> What is expected: Return the listing below in full, with every line exactly as it is.

☆ ☆ ☆ ☆

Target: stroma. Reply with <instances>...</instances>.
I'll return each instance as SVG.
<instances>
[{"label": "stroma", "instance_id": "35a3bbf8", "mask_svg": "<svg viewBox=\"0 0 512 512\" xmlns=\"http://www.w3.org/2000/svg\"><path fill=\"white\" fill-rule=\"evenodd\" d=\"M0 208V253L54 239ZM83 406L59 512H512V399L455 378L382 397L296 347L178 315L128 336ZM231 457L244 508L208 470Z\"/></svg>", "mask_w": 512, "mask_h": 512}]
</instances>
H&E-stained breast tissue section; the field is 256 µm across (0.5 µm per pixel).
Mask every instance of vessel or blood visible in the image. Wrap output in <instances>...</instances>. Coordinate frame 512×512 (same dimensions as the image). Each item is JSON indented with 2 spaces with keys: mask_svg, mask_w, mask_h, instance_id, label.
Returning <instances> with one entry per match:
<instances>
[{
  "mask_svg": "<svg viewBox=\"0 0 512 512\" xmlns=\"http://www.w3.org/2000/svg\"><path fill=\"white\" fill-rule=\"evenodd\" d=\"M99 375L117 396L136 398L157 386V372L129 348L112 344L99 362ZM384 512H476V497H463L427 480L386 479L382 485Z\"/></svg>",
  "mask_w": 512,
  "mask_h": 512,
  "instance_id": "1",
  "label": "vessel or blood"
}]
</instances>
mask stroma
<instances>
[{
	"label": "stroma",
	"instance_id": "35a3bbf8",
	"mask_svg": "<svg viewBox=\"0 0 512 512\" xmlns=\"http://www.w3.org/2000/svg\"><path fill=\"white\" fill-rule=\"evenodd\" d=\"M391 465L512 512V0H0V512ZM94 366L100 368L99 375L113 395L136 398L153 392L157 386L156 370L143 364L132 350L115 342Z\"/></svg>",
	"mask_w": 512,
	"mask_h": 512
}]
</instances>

☆ ☆ ☆ ☆

> Right answer:
Target: stroma. Reply with <instances>...</instances>.
I'll return each instance as SVG.
<instances>
[{"label": "stroma", "instance_id": "35a3bbf8", "mask_svg": "<svg viewBox=\"0 0 512 512\" xmlns=\"http://www.w3.org/2000/svg\"><path fill=\"white\" fill-rule=\"evenodd\" d=\"M0 208V253L54 239ZM83 406L59 512H512V399L455 378L382 397L296 347L178 315L128 336ZM231 457L244 508L208 470Z\"/></svg>", "mask_w": 512, "mask_h": 512}]
</instances>
H&E-stained breast tissue section; the field is 256 µm across (0.5 µm per pixel).
Mask every instance of vessel or blood visible in the image. Wrap output in <instances>...</instances>. Coordinate frame 512×512 (same dimensions as the image). Each item is JSON indented with 2 spaces with keys: mask_svg, mask_w, mask_h, instance_id, label.
Returning <instances> with one entry per match:
<instances>
[{
  "mask_svg": "<svg viewBox=\"0 0 512 512\" xmlns=\"http://www.w3.org/2000/svg\"><path fill=\"white\" fill-rule=\"evenodd\" d=\"M99 375L117 396L136 398L157 386V372L129 348L112 344L99 362ZM384 512H476V497H463L427 480L386 479L382 485Z\"/></svg>",
  "mask_w": 512,
  "mask_h": 512,
  "instance_id": "1",
  "label": "vessel or blood"
}]
</instances>
mask stroma
<instances>
[{
	"label": "stroma",
	"instance_id": "35a3bbf8",
	"mask_svg": "<svg viewBox=\"0 0 512 512\" xmlns=\"http://www.w3.org/2000/svg\"><path fill=\"white\" fill-rule=\"evenodd\" d=\"M391 465L512 512V0H0V512ZM94 366L100 368L99 375L113 395L136 398L153 392L157 386L156 370L143 364L132 350L115 342Z\"/></svg>",
	"mask_w": 512,
	"mask_h": 512
}]
</instances>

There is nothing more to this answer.